Beginning with the line containing "yellow ball [404,62,450,108]" and ending at the last line of the records, transcribe each line exactly. Do not include pictures.

[Source data]
*** Begin section ***

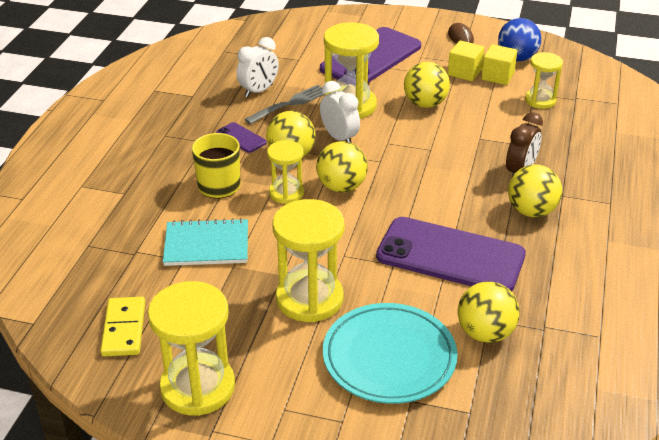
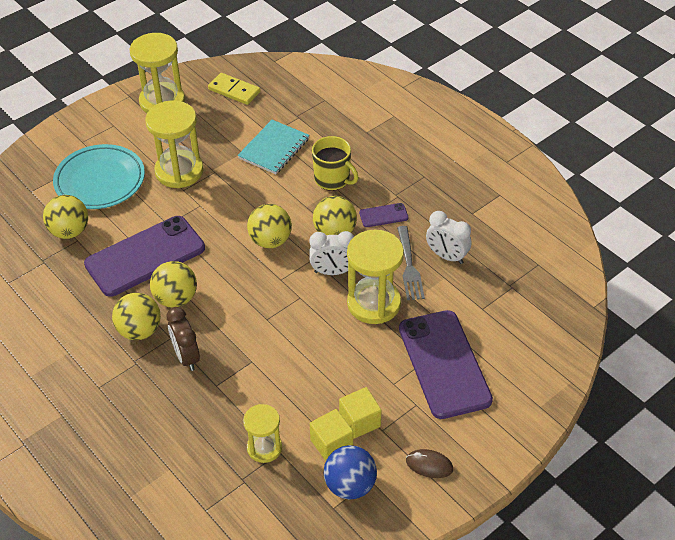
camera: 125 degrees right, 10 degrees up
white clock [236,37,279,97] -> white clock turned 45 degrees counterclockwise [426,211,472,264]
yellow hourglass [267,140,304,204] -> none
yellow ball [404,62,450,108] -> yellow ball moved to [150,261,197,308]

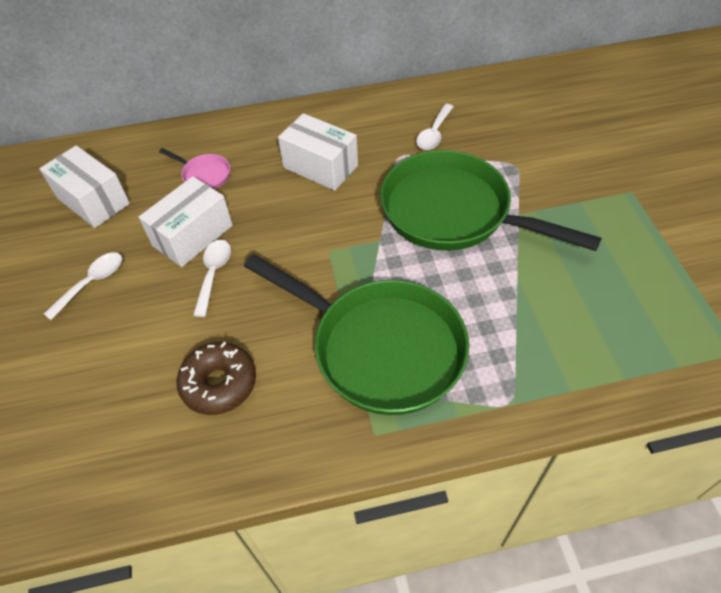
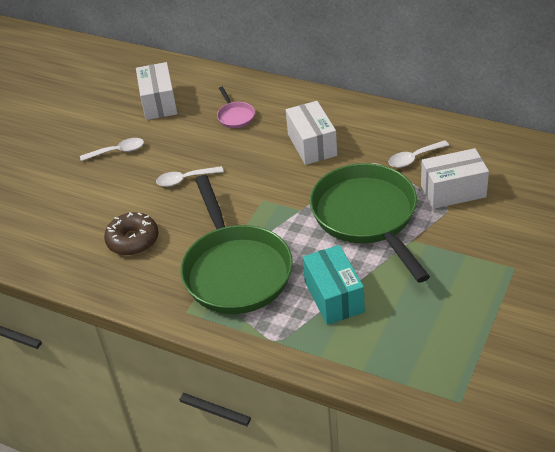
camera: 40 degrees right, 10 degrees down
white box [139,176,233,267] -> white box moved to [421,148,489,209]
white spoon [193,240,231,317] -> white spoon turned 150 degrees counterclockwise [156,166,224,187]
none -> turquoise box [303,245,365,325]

*** End section ***

● SOLUTION TO THIS PROBLEM:
yellow ball [404,62,450,108] -> yellow ball moved to [150,261,197,308]

camera: 40 degrees right, 10 degrees down
white box [139,176,233,267] -> white box moved to [421,148,489,209]
white spoon [193,240,231,317] -> white spoon turned 150 degrees counterclockwise [156,166,224,187]
none -> turquoise box [303,245,365,325]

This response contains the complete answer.